Before-and-after change data
═══
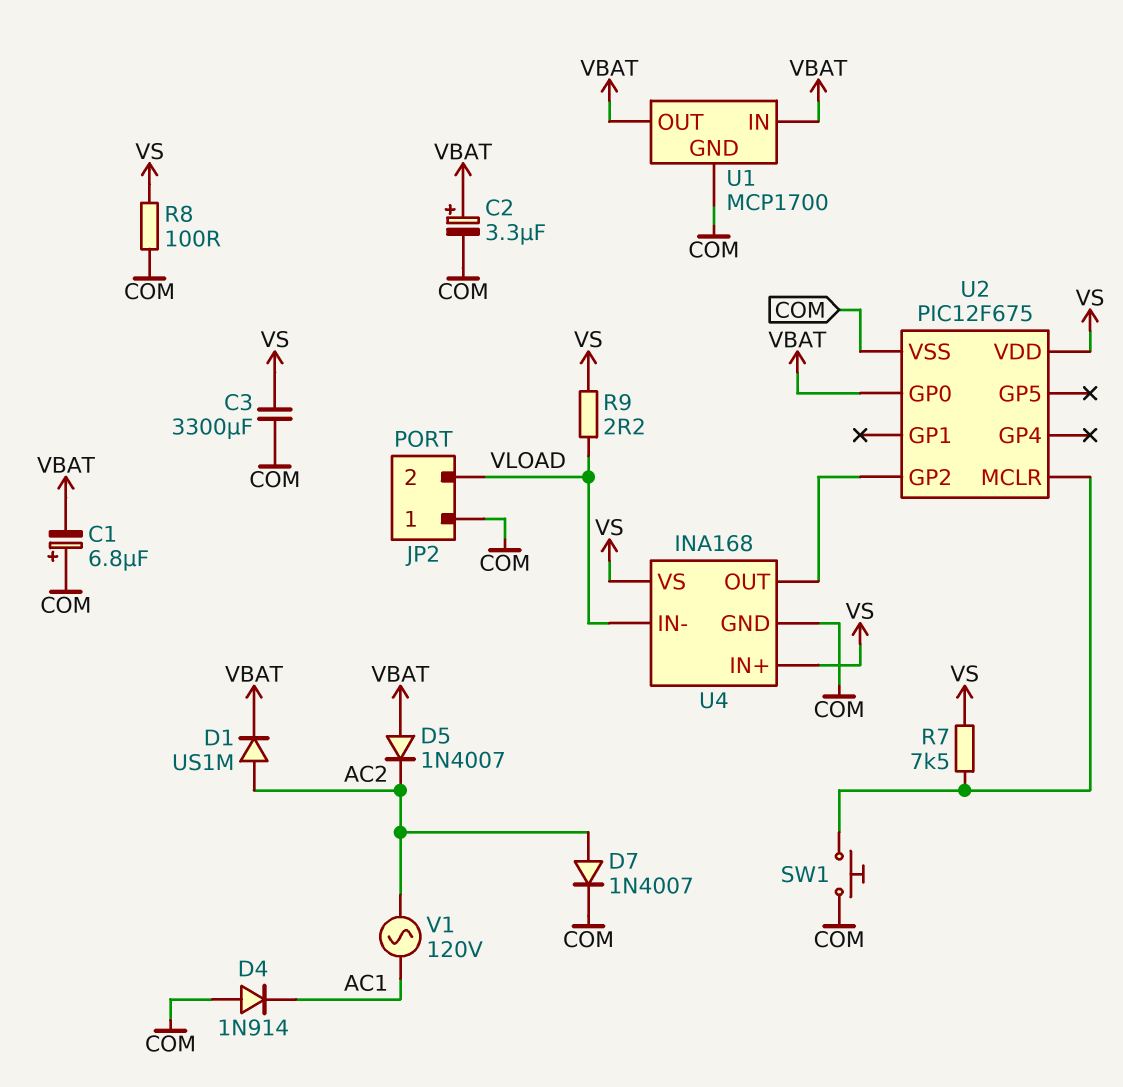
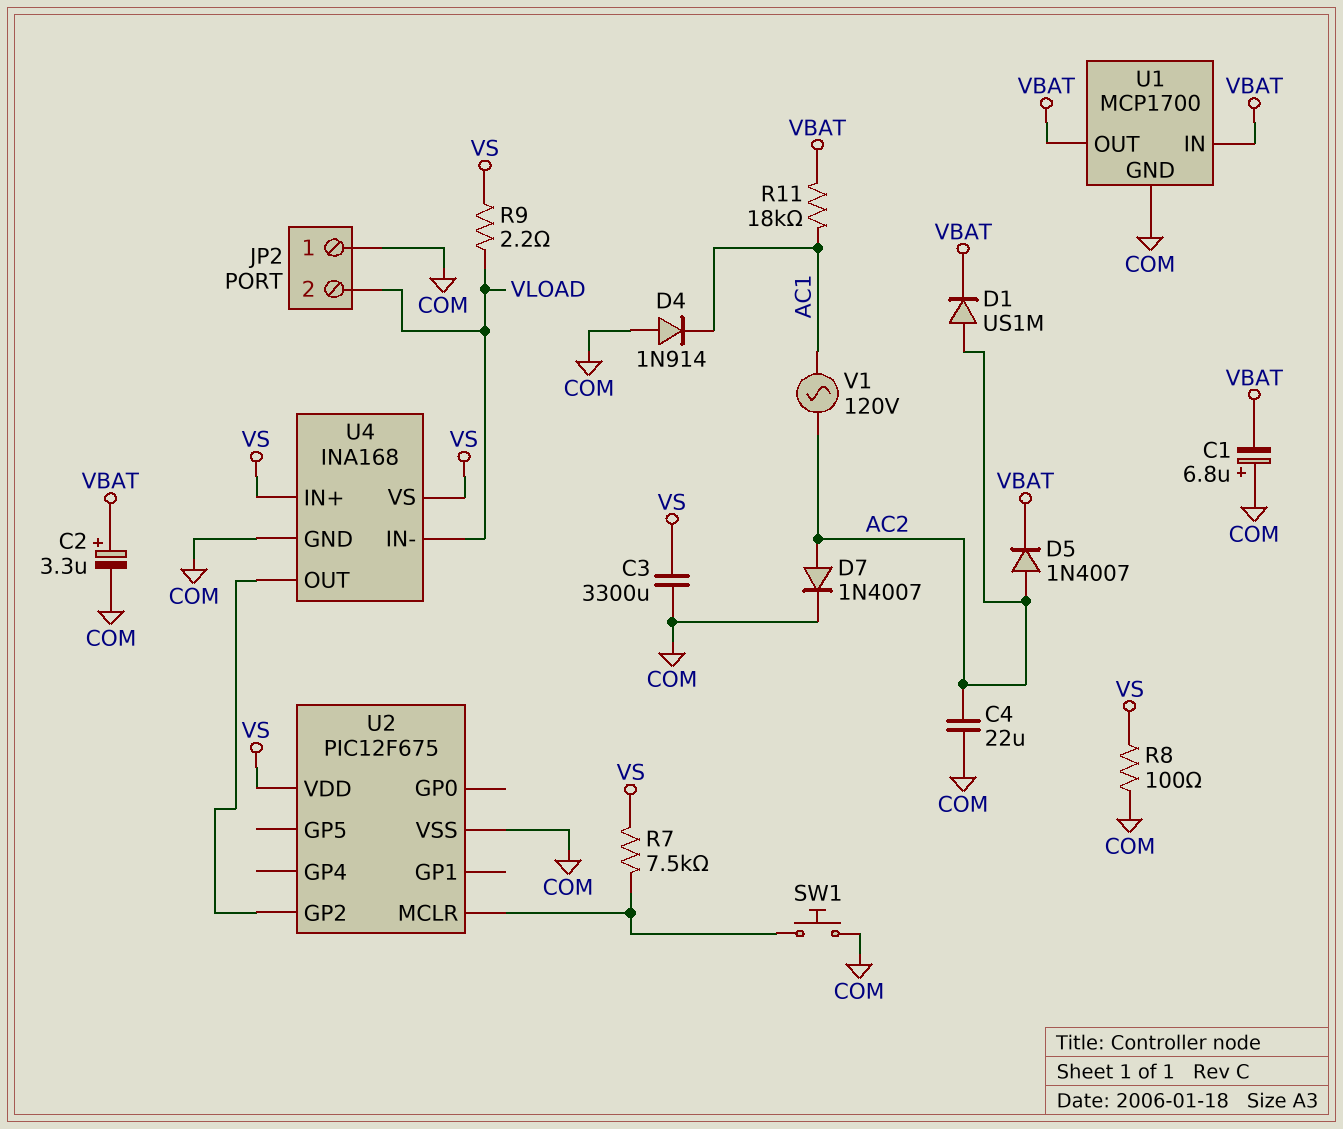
C4: none -> 22uF (AC2, COM)
D5: diode 1N4007 (A VBAT, K AC2) -> diode 1N4007 (A AC2, K VBAT)
R11: none -> 18k (AC1, VBAT)
U2 pin GP0: VBAT -> none

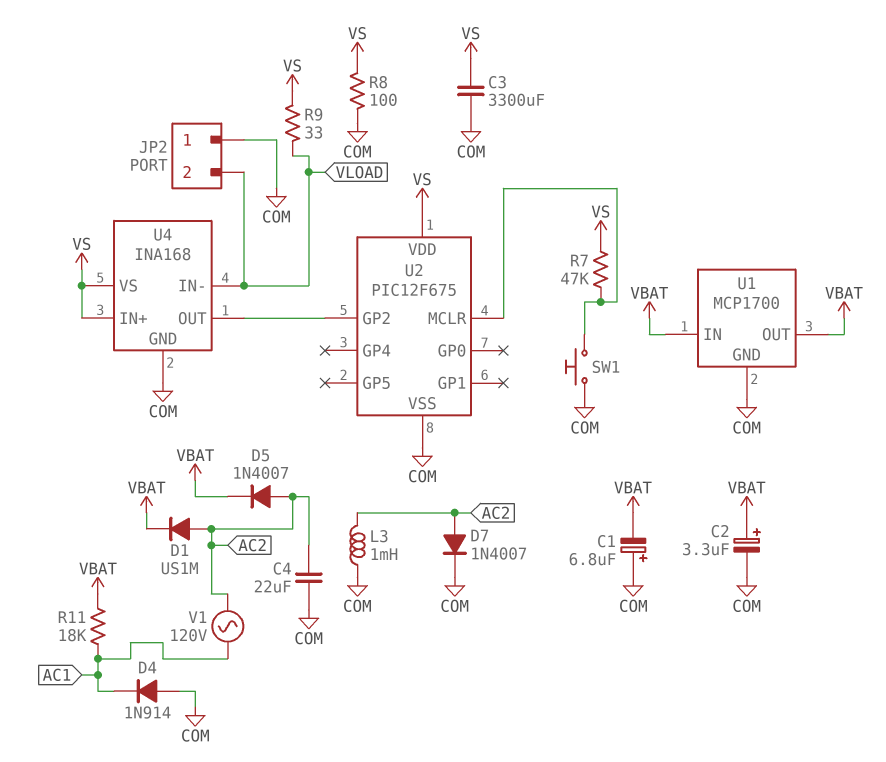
L3: none -> 1mH (AC2, COM)
R7: 7.5k (U2/MCLR, VS) -> 47k (U2/MCLR, VS)
R9: 2.2 (VLOAD, VS) -> 33 (VLOAD, VS)

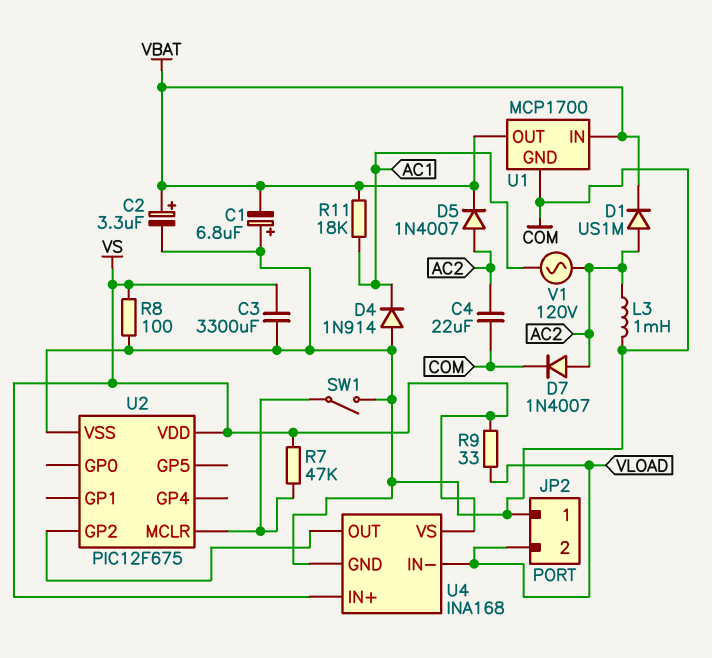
SW1: button (COM, U2/MCLR) -> switch (COM, U2/MCLR)

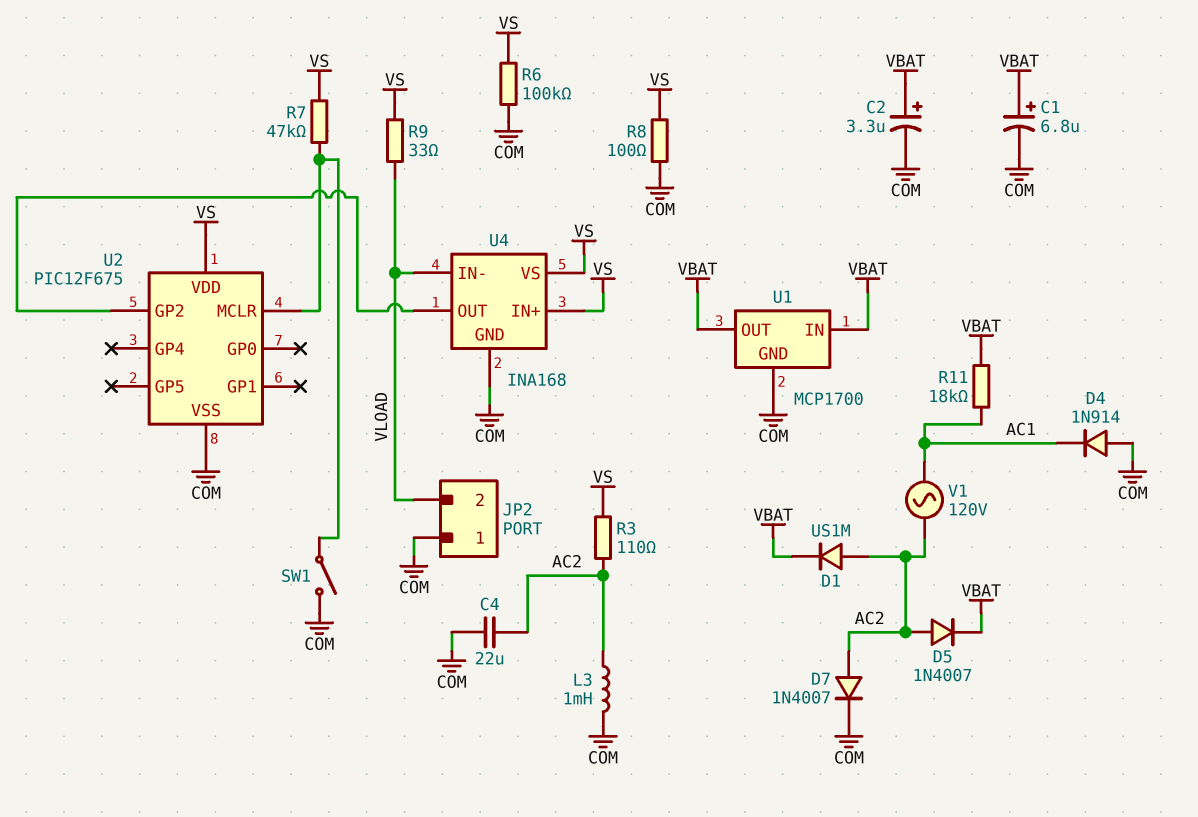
C1: 6.8uF (plus COM, minus VBAT) -> 6.8uF (plus VBAT, minus COM)
C3: 3300uF (COM, VS) -> none
R3: none -> 110 (AC2, VS)
R6: none -> 100k (COM, VS)

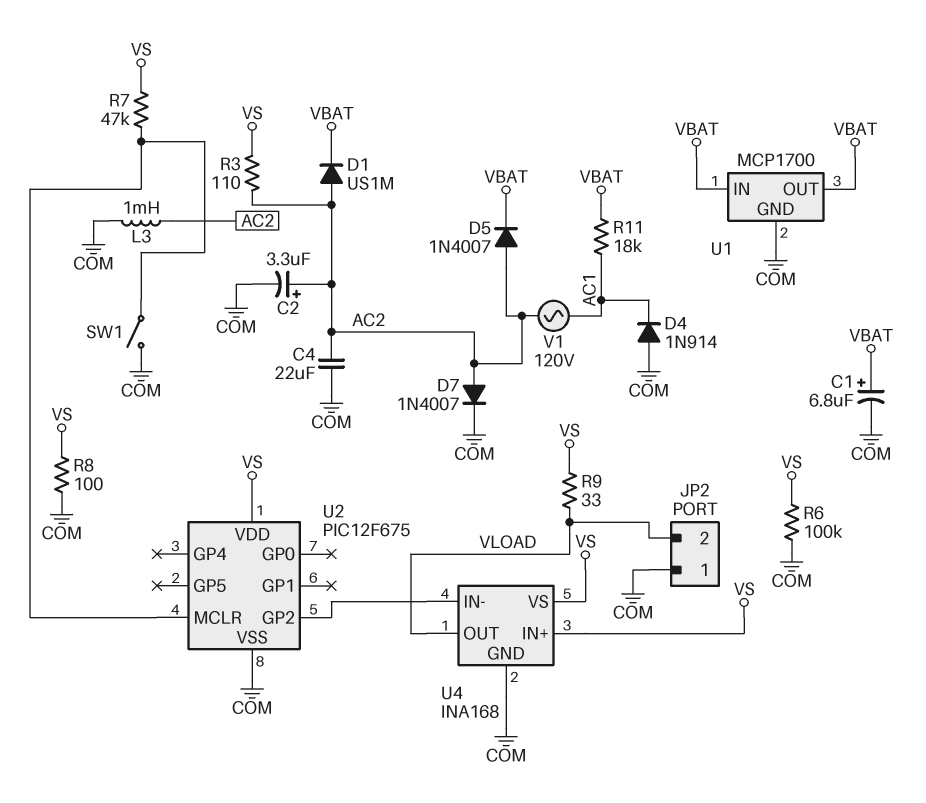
C2: 3.3uF (plus VBAT, minus COM) -> 3.3uF (plus AC2, minus COM)
U4 pin IN-: VLOAD -> U2/GP2
U4 pin OUT: U2/GP2 -> VLOAD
═══
Because the pictures are not wanted, retype only the text of every record, exactly as given.

▸ **Expected answer**:
C4: none -> 22uF (AC2, COM)
D5: diode 1N4007 (A VBAT, K AC2) -> diode 1N4007 (A AC2, K VBAT)
R11: none -> 18k (AC1, VBAT)
U2 pin GP0: VBAT -> none

L3: none -> 1mH (AC2, COM)
R7: 7.5k (U2/MCLR, VS) -> 47k (U2/MCLR, VS)
R9: 2.2 (VLOAD, VS) -> 33 (VLOAD, VS)

SW1: button (COM, U2/MCLR) -> switch (COM, U2/MCLR)

C1: 6.8uF (plus COM, minus VBAT) -> 6.8uF (plus VBAT, minus COM)
C3: 3300uF (COM, VS) -> none
R3: none -> 110 (AC2, VS)
R6: none -> 100k (COM, VS)

C2: 3.3uF (plus VBAT, minus COM) -> 3.3uF (plus AC2, minus COM)
U4 pin IN-: VLOAD -> U2/GP2
U4 pin OUT: U2/GP2 -> VLOAD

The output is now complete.